Exercise goal
Return all entries precisely as they stand, without the images.

Excerpted data
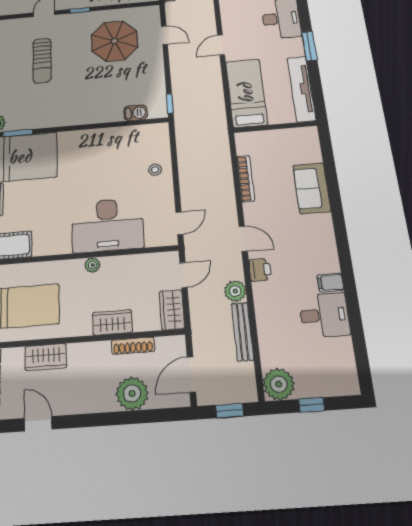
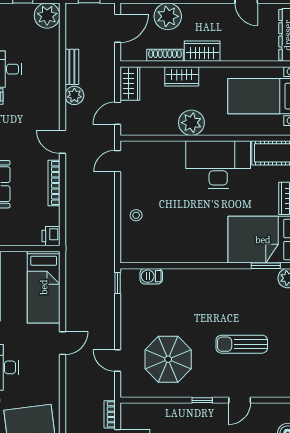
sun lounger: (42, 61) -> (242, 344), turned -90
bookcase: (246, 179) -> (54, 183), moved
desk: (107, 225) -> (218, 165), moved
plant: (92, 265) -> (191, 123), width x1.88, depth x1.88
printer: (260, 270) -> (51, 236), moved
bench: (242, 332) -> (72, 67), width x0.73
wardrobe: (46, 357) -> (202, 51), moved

Problem solution
sun lounger: (42, 61) -> (242, 344), turned -90
bookcase: (246, 179) -> (54, 183), moved
desk: (107, 225) -> (218, 165), moved
plant: (92, 265) -> (191, 123), width x1.88, depth x1.88
printer: (260, 270) -> (51, 236), moved
bench: (242, 332) -> (72, 67), width x0.73
wardrobe: (46, 357) -> (202, 51), moved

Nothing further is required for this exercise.